EXERCISE AIM
Using the entries below, copy exactly each line from the line with "yellow hexagon: (84, 48) -> (109, 78), moved" up to and including the line with "black circle: (37, 79) -> (48, 66), moved", with every picture left out.

[Data records]
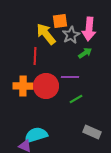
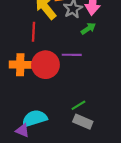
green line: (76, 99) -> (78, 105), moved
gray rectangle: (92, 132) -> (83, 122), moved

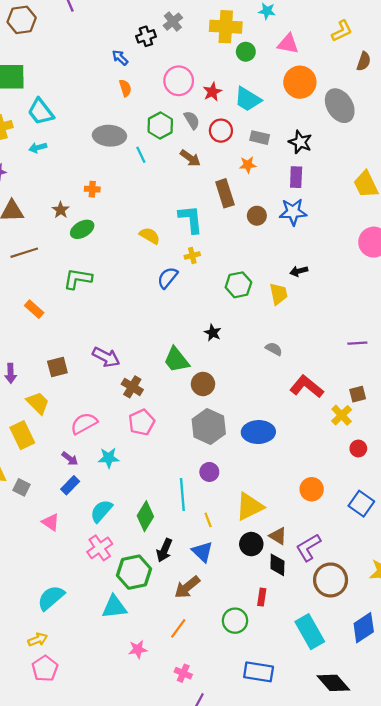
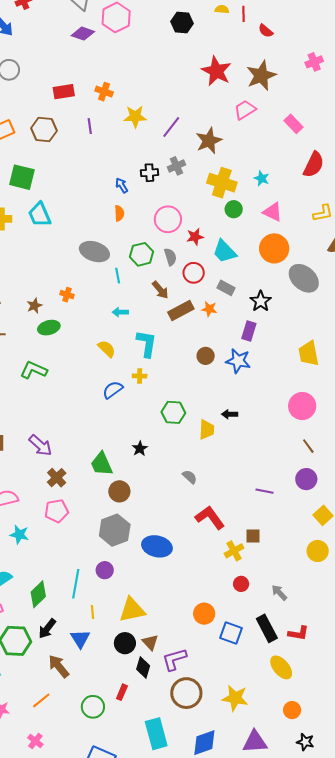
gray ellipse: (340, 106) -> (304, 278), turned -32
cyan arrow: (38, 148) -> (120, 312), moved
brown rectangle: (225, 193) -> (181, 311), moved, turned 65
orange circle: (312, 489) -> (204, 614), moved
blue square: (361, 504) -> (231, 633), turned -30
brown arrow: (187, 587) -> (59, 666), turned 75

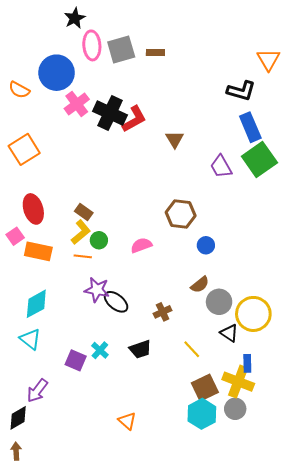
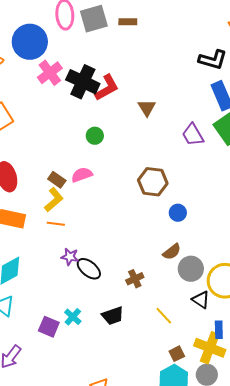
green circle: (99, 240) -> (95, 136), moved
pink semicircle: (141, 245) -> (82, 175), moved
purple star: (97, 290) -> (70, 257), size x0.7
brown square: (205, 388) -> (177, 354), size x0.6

--

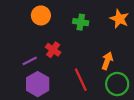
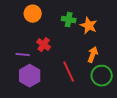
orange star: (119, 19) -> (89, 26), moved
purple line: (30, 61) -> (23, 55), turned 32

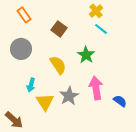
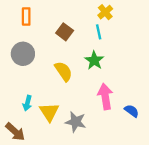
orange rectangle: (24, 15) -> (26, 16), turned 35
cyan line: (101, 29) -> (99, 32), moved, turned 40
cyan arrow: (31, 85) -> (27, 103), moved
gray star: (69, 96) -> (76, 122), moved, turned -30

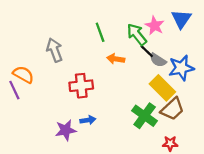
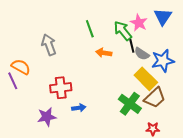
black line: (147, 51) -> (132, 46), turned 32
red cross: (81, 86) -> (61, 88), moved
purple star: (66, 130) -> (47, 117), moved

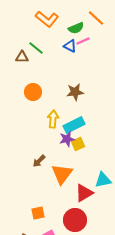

...

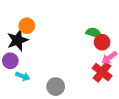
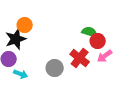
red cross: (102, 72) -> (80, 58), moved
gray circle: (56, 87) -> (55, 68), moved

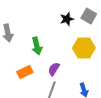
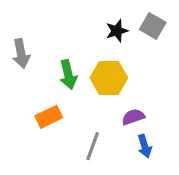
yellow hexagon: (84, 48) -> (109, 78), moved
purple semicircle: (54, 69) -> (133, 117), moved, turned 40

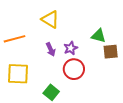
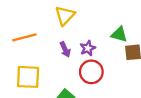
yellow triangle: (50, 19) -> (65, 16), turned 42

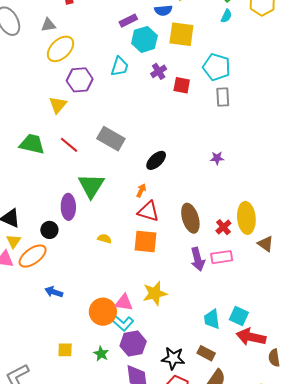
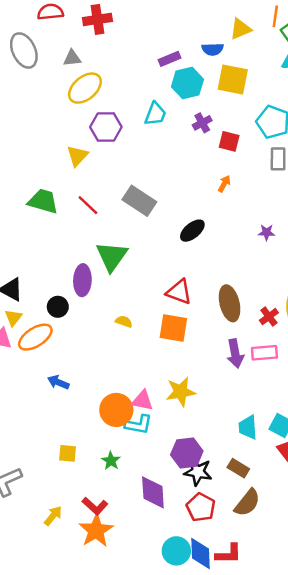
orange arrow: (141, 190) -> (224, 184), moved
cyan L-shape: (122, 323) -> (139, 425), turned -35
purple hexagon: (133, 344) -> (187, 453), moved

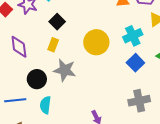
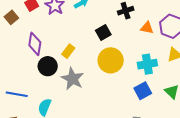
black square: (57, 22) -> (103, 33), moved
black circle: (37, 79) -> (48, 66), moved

RESPONSE TO THE EXERCISE
yellow hexagon: (84, 48) -> (109, 78), moved
purple semicircle: (54, 69) -> (133, 117), moved, turned 40

yellow triangle: (50, 19) -> (65, 16), turned 42

orange arrow: (141, 190) -> (224, 184), moved
cyan L-shape: (122, 323) -> (139, 425), turned -35
purple hexagon: (133, 344) -> (187, 453), moved

black square: (57, 22) -> (103, 33), moved
black circle: (37, 79) -> (48, 66), moved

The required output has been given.